DIRECTIONS ▸ Beginning with the line of the entries below that holds "[171,140,207,200] to [309,210,345,270]" and ending with the line that holds "[487,367,556,422] to [388,52,460,93]", transcribe each line exactly as written. Pictures stay out.

MATERIAL FOR THIS EXERCISE ▸
::::::

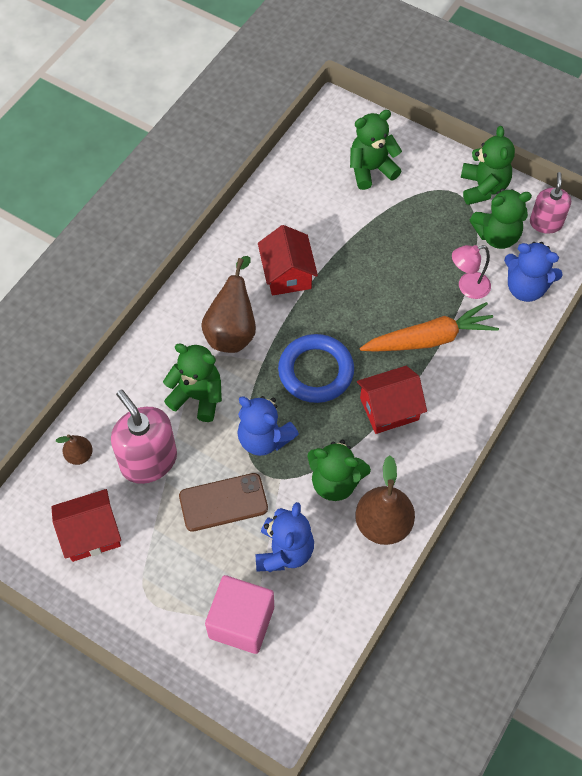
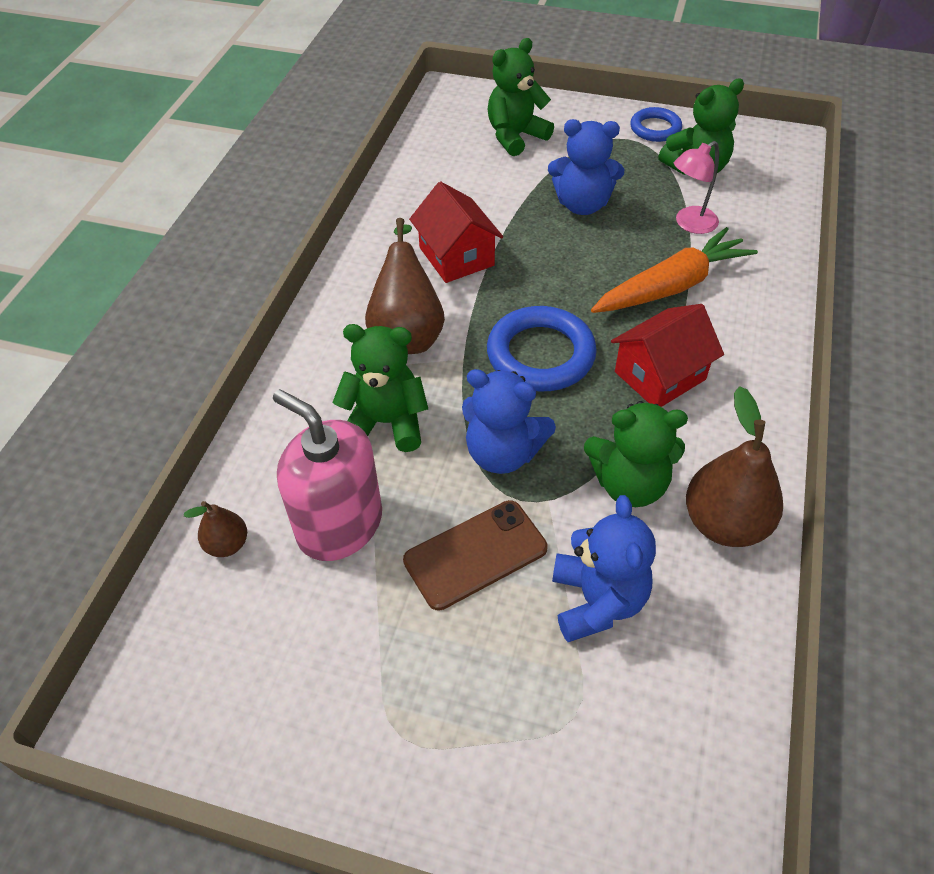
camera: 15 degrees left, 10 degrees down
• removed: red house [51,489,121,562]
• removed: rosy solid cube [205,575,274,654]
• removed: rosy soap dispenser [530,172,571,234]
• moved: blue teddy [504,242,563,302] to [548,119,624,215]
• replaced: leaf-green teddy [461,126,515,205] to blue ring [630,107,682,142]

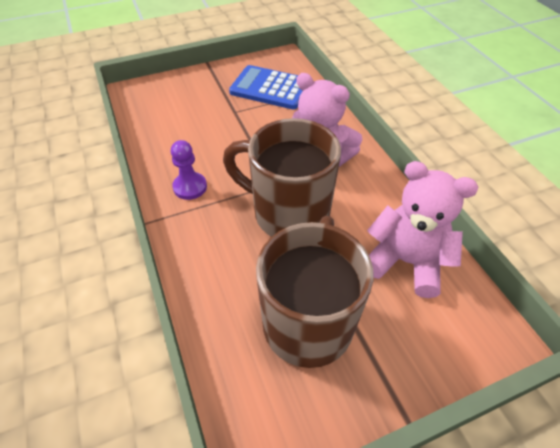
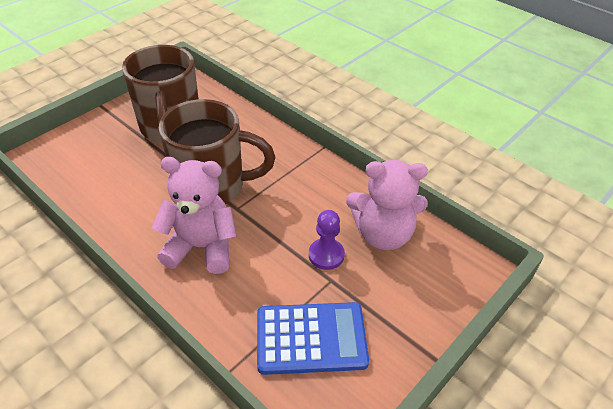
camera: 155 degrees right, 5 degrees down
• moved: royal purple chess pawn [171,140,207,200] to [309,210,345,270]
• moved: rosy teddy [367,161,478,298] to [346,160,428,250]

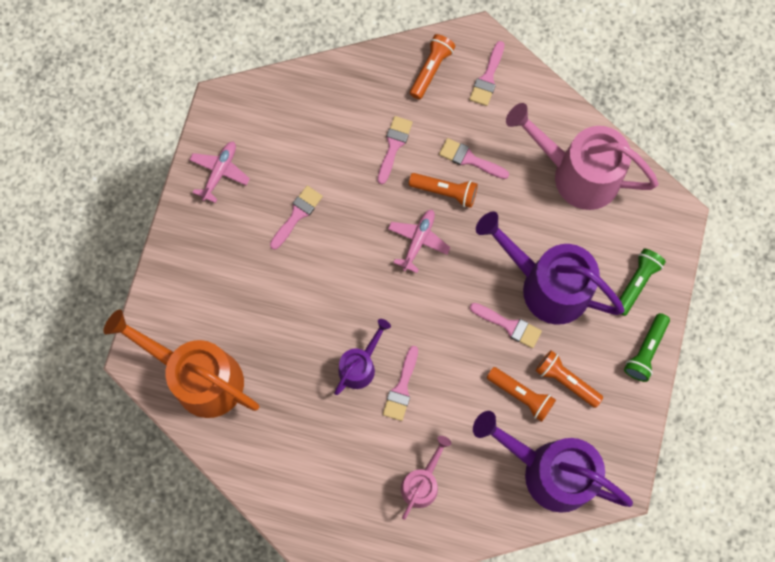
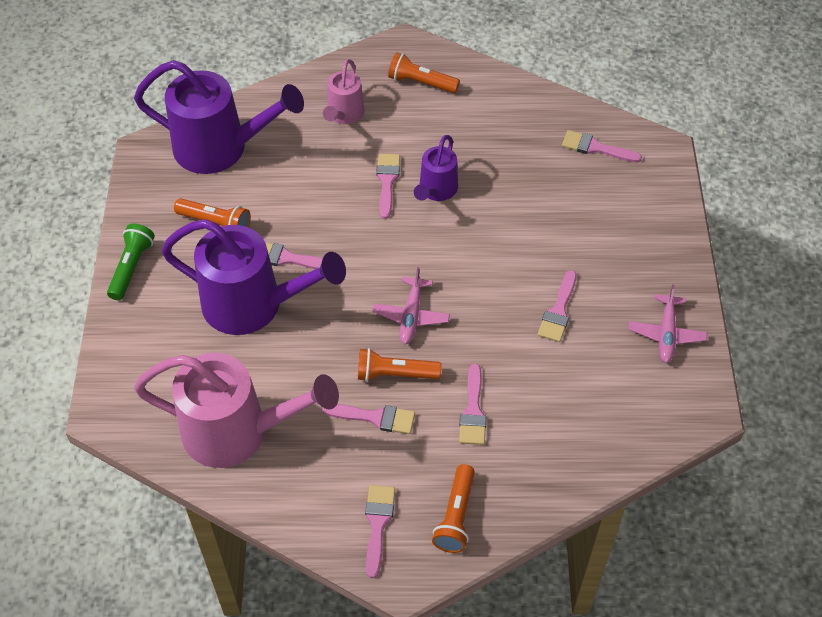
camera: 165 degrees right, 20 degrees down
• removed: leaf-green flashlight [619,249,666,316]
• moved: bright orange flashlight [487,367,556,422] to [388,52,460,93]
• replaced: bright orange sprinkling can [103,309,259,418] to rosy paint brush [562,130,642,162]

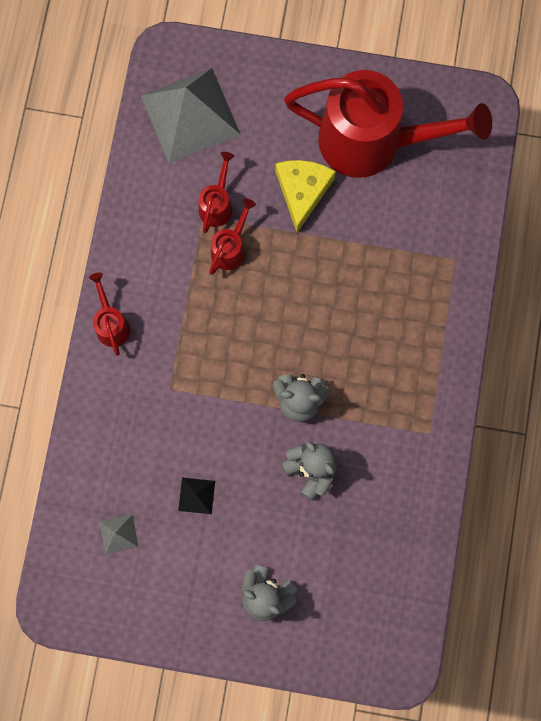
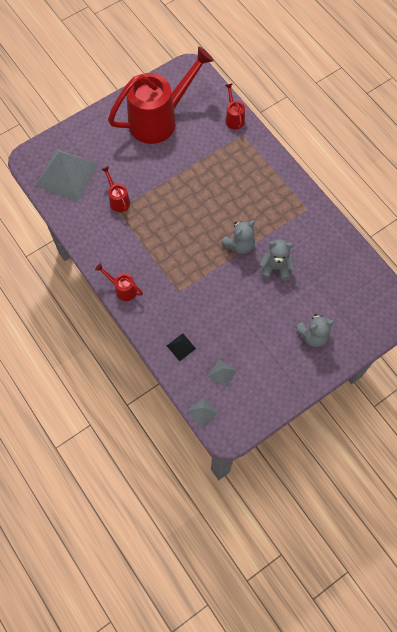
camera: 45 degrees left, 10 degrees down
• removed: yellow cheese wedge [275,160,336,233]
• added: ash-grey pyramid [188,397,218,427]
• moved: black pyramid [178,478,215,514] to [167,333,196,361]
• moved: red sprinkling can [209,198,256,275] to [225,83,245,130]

::::::

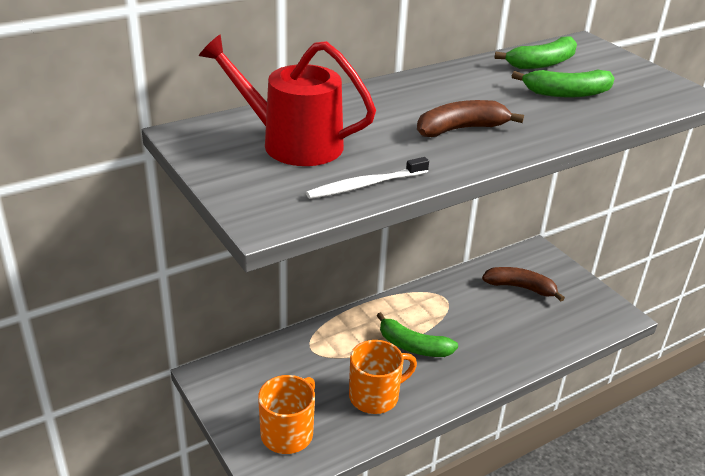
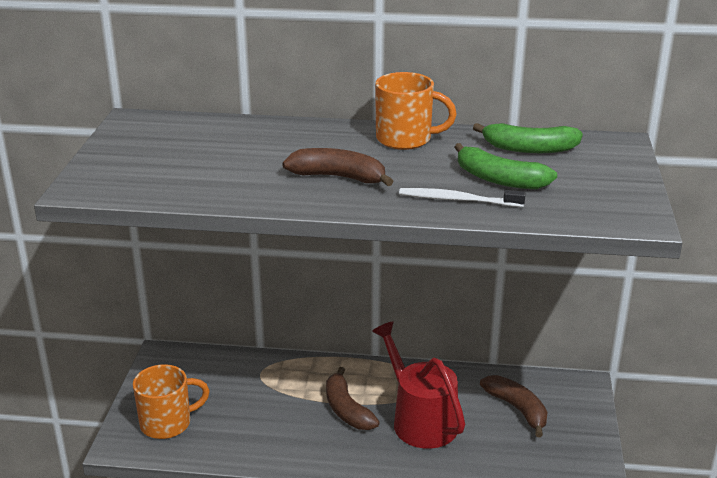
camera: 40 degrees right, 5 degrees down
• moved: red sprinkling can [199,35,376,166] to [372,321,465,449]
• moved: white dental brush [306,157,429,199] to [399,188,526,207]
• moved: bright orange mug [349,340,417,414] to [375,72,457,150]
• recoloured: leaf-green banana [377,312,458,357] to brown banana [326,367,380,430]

::::::

YOUR RESPONSE ▸
• moved: royal purple chess pawn [171,140,207,200] to [309,210,345,270]
• moved: rosy teddy [367,161,478,298] to [346,160,428,250]

camera: 165 degrees right, 20 degrees down
• removed: leaf-green flashlight [619,249,666,316]
• moved: bright orange flashlight [487,367,556,422] to [388,52,460,93]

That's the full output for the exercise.